| WORK TO COMPLETE |
Type out the full set of entries again, unchanged.

(Object tracking data)

+ + +

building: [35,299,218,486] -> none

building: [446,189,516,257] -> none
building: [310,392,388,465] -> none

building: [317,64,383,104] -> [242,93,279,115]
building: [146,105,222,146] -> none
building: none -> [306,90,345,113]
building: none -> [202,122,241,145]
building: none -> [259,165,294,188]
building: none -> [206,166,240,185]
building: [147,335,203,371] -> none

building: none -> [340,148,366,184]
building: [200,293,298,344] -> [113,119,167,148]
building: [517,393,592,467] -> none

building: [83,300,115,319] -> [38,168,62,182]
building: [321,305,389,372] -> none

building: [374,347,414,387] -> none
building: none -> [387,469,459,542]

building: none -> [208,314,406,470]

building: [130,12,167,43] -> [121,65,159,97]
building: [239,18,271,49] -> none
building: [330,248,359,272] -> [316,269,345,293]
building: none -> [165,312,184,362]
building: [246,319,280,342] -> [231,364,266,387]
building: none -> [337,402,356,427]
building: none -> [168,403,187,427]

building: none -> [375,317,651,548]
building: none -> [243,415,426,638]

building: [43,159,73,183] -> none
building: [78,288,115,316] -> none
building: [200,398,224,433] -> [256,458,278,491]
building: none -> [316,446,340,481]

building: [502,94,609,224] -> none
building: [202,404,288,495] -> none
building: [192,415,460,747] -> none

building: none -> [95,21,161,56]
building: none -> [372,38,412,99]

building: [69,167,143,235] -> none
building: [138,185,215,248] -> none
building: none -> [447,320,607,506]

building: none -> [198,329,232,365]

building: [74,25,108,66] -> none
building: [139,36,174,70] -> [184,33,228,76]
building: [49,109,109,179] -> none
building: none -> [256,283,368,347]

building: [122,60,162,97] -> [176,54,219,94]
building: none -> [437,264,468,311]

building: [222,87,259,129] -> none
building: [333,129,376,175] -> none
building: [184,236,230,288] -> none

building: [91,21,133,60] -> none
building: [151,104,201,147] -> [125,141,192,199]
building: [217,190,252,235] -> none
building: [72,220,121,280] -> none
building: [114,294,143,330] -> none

+ + +

| SOLUTION |
building: [35,299,218,486] -> none

building: [446,189,516,257] -> none
building: [310,392,388,465] -> none

building: [317,64,383,104] -> [242,93,279,115]
building: [146,105,222,146] -> none
building: none -> [306,90,345,113]
building: none -> [202,122,241,145]
building: none -> [259,165,294,188]
building: none -> [206,166,240,185]
building: [147,335,203,371] -> none

building: none -> [340,148,366,184]
building: [200,293,298,344] -> [113,119,167,148]
building: [517,393,592,467] -> none

building: [83,300,115,319] -> [38,168,62,182]
building: [321,305,389,372] -> none

building: [374,347,414,387] -> none
building: none -> [387,469,459,542]

building: none -> [208,314,406,470]

building: [130,12,167,43] -> [121,65,159,97]
building: [239,18,271,49] -> none
building: [330,248,359,272] -> [316,269,345,293]
building: none -> [165,312,184,362]
building: [246,319,280,342] -> [231,364,266,387]
building: none -> [337,402,356,427]
building: none -> [168,403,187,427]

building: none -> [375,317,651,548]
building: none -> [243,415,426,638]

building: [43,159,73,183] -> none
building: [78,288,115,316] -> none
building: [200,398,224,433] -> [256,458,278,491]
building: none -> [316,446,340,481]

building: [502,94,609,224] -> none
building: [202,404,288,495] -> none
building: [192,415,460,747] -> none

building: none -> [95,21,161,56]
building: none -> [372,38,412,99]

building: [69,167,143,235] -> none
building: [138,185,215,248] -> none
building: none -> [447,320,607,506]

building: none -> [198,329,232,365]

building: [74,25,108,66] -> none
building: [139,36,174,70] -> [184,33,228,76]
building: [49,109,109,179] -> none
building: none -> [256,283,368,347]

building: [122,60,162,97] -> [176,54,219,94]
building: none -> [437,264,468,311]

building: [222,87,259,129] -> none
building: [333,129,376,175] -> none
building: [184,236,230,288] -> none

building: [91,21,133,60] -> none
building: [151,104,201,147] -> [125,141,192,199]
building: [217,190,252,235] -> none
building: [72,220,121,280] -> none
building: [114,294,143,330] -> none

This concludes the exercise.